Instructions for the task: What appears from the first line of the data below through the line containing "relocated | brown", both included, should be copied exactly, and nothing else.

Exercise data:
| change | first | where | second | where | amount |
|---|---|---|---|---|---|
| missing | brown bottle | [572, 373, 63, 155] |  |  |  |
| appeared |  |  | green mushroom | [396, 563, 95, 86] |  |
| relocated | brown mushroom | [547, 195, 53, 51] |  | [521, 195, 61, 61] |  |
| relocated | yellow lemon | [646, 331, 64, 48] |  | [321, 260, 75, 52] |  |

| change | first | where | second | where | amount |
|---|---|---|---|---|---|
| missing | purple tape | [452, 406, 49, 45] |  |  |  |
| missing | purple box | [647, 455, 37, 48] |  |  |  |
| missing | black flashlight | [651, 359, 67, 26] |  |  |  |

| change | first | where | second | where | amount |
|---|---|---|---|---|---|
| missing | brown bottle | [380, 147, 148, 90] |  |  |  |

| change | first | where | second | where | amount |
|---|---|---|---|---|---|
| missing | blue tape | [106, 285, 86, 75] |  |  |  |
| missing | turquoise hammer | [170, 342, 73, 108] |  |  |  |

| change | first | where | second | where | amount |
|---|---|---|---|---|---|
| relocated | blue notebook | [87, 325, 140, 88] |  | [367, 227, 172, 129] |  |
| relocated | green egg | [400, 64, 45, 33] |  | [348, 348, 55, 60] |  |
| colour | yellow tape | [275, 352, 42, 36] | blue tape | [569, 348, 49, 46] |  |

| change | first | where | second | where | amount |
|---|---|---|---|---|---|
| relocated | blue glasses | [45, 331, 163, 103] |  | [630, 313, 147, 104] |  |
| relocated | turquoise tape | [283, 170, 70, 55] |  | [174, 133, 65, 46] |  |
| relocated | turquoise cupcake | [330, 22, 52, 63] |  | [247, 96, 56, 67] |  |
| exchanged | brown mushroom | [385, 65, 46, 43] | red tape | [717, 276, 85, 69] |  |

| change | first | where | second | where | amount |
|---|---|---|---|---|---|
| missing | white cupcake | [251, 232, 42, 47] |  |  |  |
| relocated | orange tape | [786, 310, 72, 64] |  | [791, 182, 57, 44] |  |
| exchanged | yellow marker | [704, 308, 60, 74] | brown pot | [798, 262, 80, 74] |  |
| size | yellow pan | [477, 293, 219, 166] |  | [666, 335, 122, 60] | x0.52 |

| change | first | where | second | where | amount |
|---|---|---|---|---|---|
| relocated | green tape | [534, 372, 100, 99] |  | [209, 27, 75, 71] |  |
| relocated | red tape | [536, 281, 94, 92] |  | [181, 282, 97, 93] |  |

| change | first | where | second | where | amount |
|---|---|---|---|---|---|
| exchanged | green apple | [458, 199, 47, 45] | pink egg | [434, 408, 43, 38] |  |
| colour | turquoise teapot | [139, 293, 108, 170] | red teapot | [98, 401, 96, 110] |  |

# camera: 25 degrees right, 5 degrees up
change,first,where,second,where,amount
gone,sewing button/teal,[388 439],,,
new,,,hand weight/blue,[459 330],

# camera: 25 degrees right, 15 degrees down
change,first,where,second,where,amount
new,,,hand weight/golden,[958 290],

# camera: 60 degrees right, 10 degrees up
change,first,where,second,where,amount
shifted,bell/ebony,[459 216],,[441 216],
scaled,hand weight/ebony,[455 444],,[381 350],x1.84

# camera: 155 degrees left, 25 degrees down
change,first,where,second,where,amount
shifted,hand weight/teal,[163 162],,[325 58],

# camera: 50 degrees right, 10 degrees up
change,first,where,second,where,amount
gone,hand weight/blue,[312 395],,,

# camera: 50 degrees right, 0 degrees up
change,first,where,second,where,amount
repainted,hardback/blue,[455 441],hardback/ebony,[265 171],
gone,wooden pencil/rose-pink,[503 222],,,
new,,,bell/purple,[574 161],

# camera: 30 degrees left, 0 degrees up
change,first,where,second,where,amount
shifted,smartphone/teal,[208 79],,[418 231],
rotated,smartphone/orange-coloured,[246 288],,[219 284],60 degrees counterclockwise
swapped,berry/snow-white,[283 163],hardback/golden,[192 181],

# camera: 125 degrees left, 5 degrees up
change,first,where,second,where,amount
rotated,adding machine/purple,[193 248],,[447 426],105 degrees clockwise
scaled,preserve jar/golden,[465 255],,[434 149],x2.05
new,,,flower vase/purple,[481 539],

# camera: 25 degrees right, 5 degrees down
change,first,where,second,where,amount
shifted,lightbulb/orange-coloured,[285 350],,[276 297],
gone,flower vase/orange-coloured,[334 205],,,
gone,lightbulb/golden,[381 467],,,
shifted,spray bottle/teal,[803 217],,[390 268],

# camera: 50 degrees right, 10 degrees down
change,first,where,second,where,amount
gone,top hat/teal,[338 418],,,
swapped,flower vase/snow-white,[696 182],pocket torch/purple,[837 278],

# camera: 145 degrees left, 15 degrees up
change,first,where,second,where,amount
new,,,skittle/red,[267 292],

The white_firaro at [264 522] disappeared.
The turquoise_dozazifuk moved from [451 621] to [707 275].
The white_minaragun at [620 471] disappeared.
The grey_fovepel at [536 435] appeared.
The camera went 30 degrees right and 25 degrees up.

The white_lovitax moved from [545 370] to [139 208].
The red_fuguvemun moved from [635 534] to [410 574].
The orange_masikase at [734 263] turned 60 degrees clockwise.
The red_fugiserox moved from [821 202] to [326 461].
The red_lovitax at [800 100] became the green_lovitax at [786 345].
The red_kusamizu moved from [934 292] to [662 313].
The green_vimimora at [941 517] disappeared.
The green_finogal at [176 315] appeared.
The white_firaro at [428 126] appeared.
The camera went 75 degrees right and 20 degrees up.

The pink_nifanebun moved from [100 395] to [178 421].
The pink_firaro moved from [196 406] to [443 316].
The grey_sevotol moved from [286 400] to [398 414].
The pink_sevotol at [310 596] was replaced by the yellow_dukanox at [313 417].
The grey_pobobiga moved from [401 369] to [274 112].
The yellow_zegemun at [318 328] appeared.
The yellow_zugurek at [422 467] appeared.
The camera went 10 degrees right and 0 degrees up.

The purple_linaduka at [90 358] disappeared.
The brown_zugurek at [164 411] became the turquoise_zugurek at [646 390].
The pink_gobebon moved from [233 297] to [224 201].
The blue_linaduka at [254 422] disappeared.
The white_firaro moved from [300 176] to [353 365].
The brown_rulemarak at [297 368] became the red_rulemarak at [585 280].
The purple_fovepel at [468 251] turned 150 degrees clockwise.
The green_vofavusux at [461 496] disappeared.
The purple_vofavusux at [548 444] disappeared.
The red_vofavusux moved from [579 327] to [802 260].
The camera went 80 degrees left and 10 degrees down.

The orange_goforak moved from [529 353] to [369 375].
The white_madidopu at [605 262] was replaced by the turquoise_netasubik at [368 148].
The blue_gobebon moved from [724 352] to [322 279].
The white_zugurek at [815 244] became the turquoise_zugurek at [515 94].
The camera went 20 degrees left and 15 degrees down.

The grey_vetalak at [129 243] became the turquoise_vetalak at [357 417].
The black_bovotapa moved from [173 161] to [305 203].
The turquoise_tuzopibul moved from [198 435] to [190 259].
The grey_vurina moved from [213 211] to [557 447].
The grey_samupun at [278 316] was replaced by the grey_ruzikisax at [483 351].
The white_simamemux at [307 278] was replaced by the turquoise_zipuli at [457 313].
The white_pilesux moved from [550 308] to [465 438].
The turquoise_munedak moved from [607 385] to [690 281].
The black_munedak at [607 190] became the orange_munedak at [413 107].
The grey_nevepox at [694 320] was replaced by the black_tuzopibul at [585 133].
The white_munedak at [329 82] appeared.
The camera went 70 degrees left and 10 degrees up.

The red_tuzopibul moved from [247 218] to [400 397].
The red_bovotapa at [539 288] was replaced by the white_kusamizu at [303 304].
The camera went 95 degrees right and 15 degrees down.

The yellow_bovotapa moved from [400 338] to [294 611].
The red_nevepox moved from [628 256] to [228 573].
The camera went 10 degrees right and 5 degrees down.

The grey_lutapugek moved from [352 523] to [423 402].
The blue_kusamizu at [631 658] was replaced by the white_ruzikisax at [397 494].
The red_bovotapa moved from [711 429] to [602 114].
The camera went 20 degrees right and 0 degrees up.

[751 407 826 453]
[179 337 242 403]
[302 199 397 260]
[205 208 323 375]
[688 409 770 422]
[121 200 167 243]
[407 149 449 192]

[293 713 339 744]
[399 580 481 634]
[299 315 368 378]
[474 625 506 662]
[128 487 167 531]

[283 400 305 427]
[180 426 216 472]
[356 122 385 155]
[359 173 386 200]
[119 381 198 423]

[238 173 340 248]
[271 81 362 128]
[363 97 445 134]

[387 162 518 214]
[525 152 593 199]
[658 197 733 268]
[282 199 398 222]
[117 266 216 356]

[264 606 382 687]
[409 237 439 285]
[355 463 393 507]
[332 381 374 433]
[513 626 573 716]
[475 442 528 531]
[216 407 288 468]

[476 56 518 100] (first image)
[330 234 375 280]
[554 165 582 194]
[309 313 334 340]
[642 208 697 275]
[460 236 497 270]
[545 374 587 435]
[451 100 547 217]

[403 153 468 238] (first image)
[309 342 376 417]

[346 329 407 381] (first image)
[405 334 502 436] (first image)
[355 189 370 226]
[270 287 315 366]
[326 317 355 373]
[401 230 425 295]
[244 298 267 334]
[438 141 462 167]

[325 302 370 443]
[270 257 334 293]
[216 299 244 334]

Answer to this exercise:
| change | first | where | second | where | amount |
|---|---|---|---|---|---|
| missing | brown bottle | [572, 373, 63, 155] |  |  |  |
| appeared |  |  | green mushroom | [396, 563, 95, 86] |  |
| relocated | brown mushroom | [547, 195, 53, 51] |  | [521, 195, 61, 61] |  |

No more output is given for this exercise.